Instructions for the task
Each line holding the string "cactus" is to be copied from the data.

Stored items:
····················

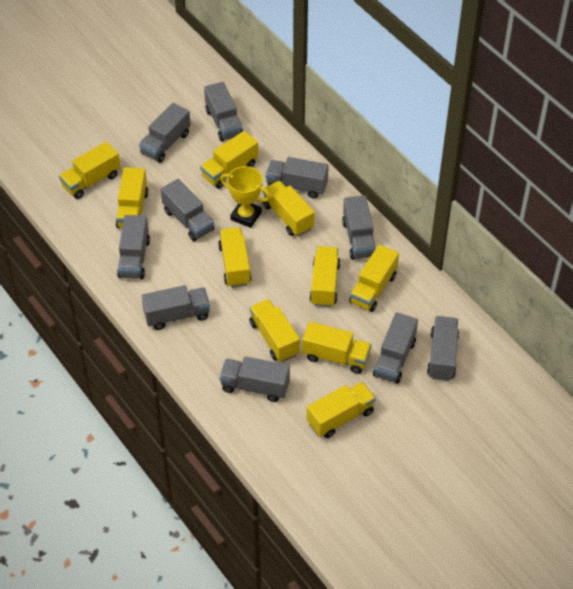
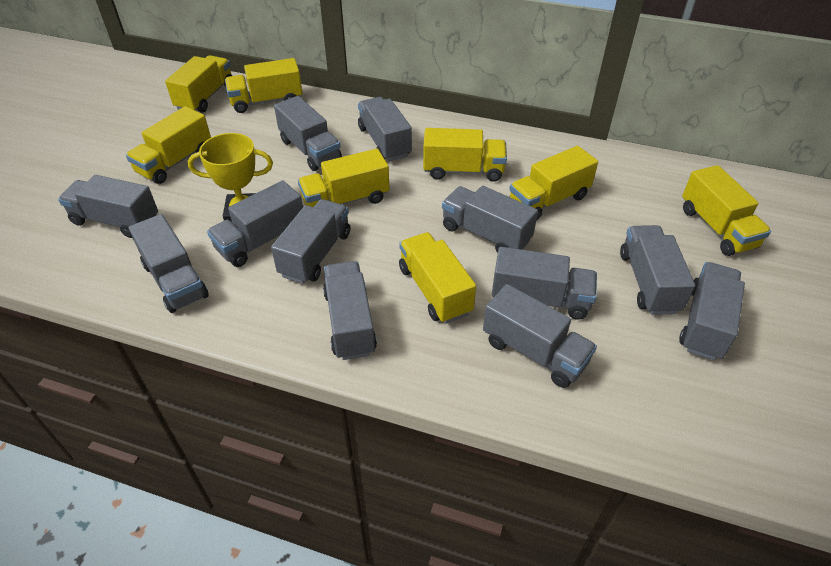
grey truck: 10 -> 12
yellow truck: 10 -> 8

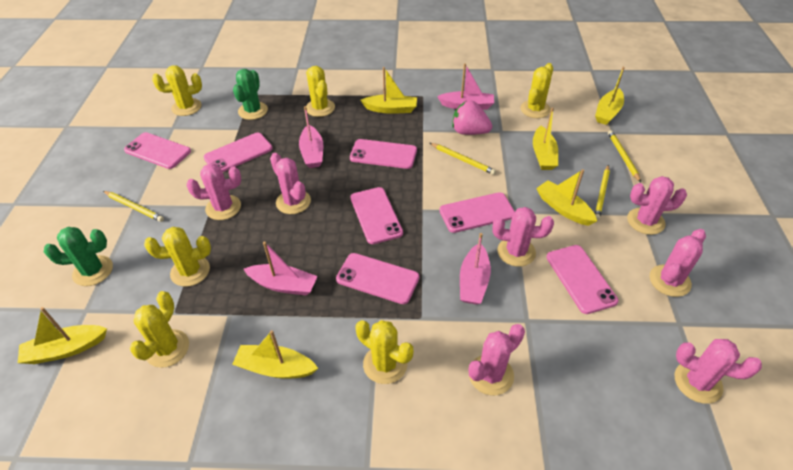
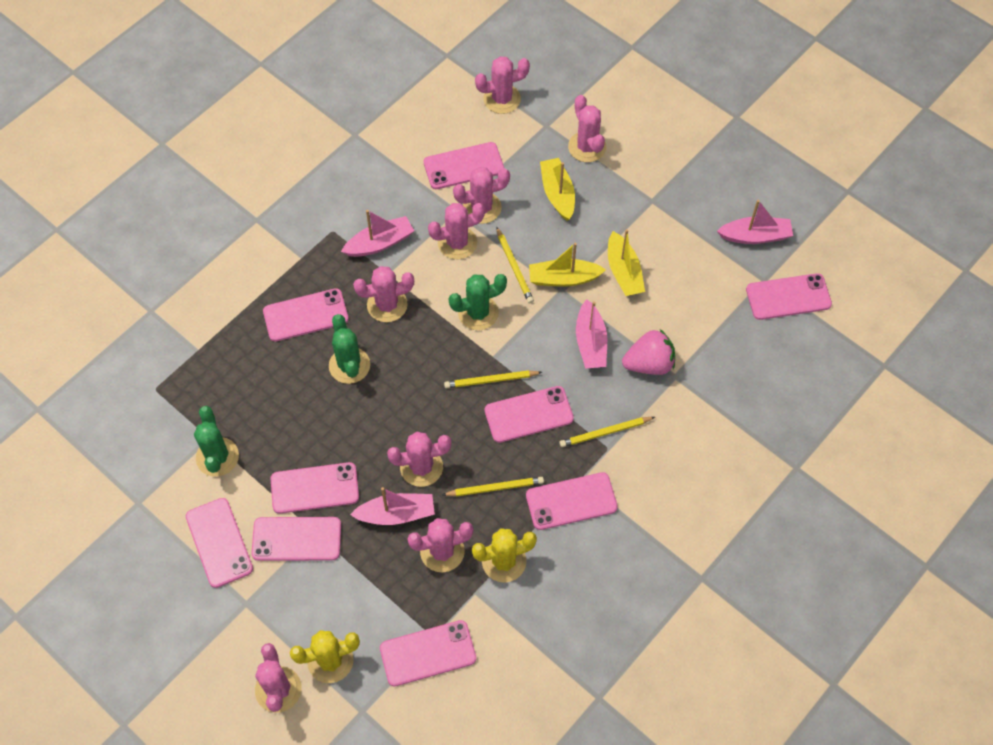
green cactus: 2 -> 3
pink cactus: 7 -> 8
pink phone: 7 -> 9
yellow boat: 6 -> 3
yellow cactus: 6 -> 2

····················

Written reply
green cactus: 2 -> 3
pink cactus: 7 -> 8
yellow cactus: 6 -> 2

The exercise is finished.